▼▼▼

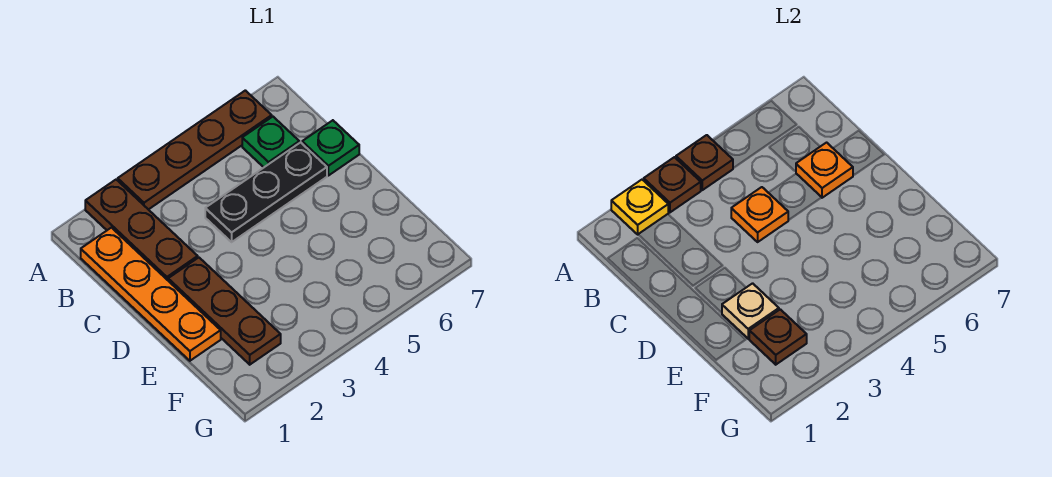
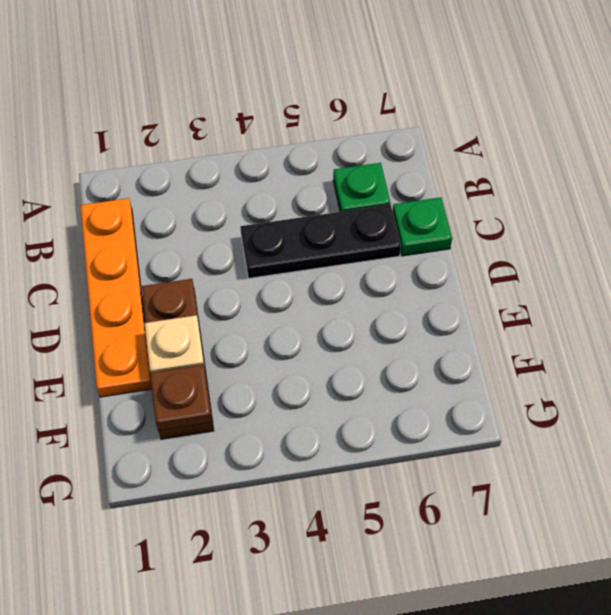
none -> brown plate A2:C2 level 1
none -> brown plate A3:A6 level 1
none -> yellow plate A2 level 2

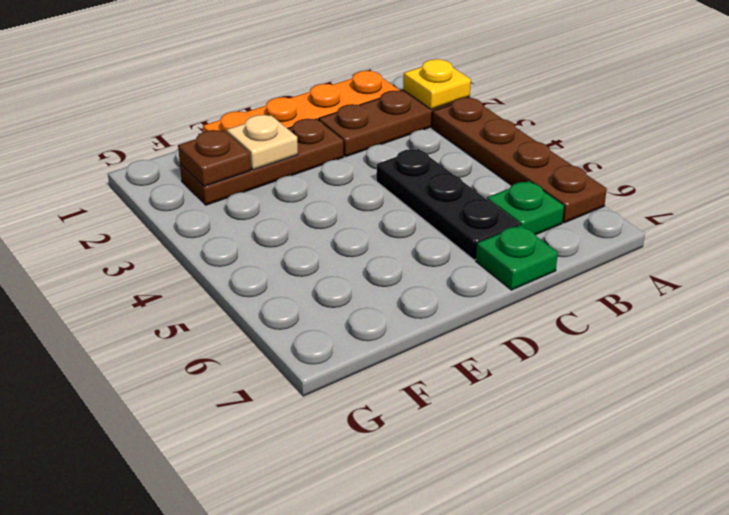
none -> brown plate A3 level 2
none -> brown plate A4 level 2
none -> orange plate C4 level 2

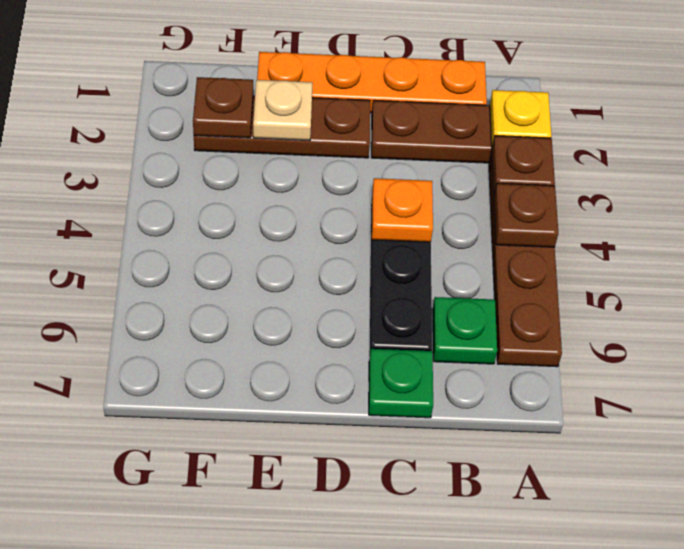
none -> orange plate C6 level 2

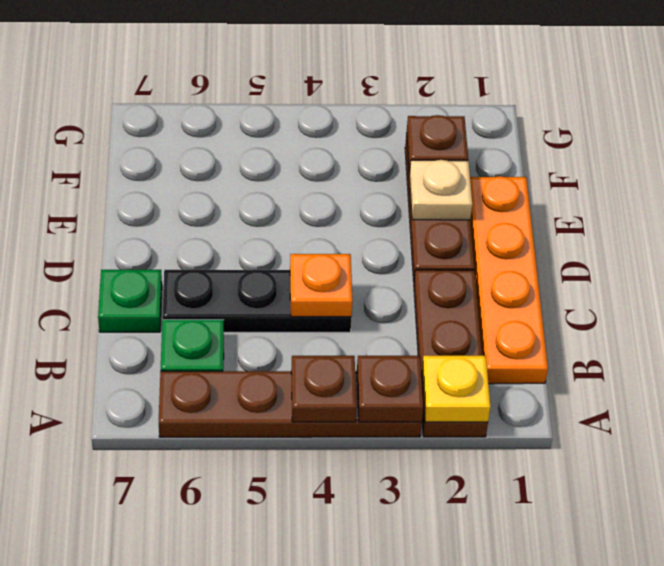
none -> orange plate C6 level 2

▲▲▲

What is required:
Once the pictures are set aside, reproduce the records in full and exactly.

Written reply:
none -> brown plate A2:C2 level 1
none -> brown plate A3:A6 level 1
none -> yellow plate A2 level 2

none -> brown plate A3 level 2
none -> brown plate A4 level 2
none -> orange plate C4 level 2

none -> orange plate C6 level 2

none -> orange plate C6 level 2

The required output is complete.